▶ PROBLEM
Reproduce the section of the listing that begins at the line containing "purple calculator: 6 -> 3" and finishes at the line containing "yellow cap: 3 -> 5". Include both end lines and nothing beyond them.

===== GIVEN INFORMATION

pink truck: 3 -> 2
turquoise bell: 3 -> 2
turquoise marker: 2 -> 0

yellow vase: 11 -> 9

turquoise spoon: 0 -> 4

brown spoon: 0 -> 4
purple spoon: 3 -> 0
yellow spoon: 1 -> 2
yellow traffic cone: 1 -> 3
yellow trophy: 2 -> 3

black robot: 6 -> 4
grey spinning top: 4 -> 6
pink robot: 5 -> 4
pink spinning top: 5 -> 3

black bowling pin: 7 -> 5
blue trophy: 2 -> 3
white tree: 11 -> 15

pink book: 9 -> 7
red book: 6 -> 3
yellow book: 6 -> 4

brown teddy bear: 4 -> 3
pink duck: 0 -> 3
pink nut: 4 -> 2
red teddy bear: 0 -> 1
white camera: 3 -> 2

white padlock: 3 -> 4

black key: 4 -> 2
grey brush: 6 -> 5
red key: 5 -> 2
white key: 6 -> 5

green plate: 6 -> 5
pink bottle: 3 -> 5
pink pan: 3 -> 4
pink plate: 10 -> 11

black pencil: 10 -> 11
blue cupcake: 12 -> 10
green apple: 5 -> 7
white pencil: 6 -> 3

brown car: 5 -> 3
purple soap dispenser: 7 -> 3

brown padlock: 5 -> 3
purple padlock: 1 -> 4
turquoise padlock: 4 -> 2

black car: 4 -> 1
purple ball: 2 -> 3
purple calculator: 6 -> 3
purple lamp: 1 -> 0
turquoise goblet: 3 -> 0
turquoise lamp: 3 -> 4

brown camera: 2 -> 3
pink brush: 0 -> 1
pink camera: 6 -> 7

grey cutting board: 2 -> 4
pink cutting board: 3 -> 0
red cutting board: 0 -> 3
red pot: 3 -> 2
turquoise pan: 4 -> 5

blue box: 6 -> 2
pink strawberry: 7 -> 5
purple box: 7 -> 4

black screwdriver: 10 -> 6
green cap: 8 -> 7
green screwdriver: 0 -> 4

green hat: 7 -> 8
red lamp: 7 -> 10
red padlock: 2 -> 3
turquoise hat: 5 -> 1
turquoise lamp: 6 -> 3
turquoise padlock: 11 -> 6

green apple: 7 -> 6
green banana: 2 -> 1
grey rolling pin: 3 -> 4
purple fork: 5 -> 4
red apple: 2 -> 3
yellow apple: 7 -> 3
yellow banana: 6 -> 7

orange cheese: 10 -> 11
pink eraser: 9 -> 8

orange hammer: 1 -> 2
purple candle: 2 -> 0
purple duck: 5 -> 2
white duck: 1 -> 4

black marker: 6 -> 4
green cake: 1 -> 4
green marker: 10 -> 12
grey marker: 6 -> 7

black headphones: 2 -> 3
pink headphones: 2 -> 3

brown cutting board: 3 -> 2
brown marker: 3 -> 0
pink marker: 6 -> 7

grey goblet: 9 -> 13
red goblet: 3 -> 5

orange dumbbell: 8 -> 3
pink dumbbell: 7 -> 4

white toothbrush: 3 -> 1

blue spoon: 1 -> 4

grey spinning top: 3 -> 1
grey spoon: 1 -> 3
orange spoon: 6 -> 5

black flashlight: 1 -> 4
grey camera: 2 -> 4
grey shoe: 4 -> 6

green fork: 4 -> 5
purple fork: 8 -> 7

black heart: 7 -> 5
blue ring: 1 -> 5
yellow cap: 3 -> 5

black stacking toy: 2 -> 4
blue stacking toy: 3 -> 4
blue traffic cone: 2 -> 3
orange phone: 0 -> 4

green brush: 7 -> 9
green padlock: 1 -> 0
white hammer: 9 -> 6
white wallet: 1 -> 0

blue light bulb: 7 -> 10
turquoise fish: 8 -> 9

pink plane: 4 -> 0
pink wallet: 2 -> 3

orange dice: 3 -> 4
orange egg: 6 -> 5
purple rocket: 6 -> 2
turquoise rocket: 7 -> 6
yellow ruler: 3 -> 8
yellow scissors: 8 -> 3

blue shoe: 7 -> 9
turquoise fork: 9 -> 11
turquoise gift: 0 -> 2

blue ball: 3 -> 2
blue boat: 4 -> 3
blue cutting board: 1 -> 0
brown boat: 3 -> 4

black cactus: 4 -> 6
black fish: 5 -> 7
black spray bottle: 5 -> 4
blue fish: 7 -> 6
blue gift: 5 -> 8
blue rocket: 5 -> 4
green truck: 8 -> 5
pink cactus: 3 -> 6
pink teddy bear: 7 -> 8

==========

▶ RESULT
purple calculator: 6 -> 3
purple lamp: 1 -> 0
turquoise goblet: 3 -> 0
turquoise lamp: 3 -> 4

brown camera: 2 -> 3
pink brush: 0 -> 1
pink camera: 6 -> 7

grey cutting board: 2 -> 4
pink cutting board: 3 -> 0
red cutting board: 0 -> 3
red pot: 3 -> 2
turquoise pan: 4 -> 5

blue box: 6 -> 2
pink strawberry: 7 -> 5
purple box: 7 -> 4

black screwdriver: 10 -> 6
green cap: 8 -> 7
green screwdriver: 0 -> 4

green hat: 7 -> 8
red lamp: 7 -> 10
red padlock: 2 -> 3
turquoise hat: 5 -> 1
turquoise lamp: 6 -> 3
turquoise padlock: 11 -> 6

green apple: 7 -> 6
green banana: 2 -> 1
grey rolling pin: 3 -> 4
purple fork: 5 -> 4
red apple: 2 -> 3
yellow apple: 7 -> 3
yellow banana: 6 -> 7

orange cheese: 10 -> 11
pink eraser: 9 -> 8

orange hammer: 1 -> 2
purple candle: 2 -> 0
purple duck: 5 -> 2
white duck: 1 -> 4

black marker: 6 -> 4
green cake: 1 -> 4
green marker: 10 -> 12
grey marker: 6 -> 7

black headphones: 2 -> 3
pink headphones: 2 -> 3

brown cutting board: 3 -> 2
brown marker: 3 -> 0
pink marker: 6 -> 7

grey goblet: 9 -> 13
red goblet: 3 -> 5

orange dumbbell: 8 -> 3
pink dumbbell: 7 -> 4

white toothbrush: 3 -> 1

blue spoon: 1 -> 4

grey spinning top: 3 -> 1
grey spoon: 1 -> 3
orange spoon: 6 -> 5

black flashlight: 1 -> 4
grey camera: 2 -> 4
grey shoe: 4 -> 6

green fork: 4 -> 5
purple fork: 8 -> 7

black heart: 7 -> 5
blue ring: 1 -> 5
yellow cap: 3 -> 5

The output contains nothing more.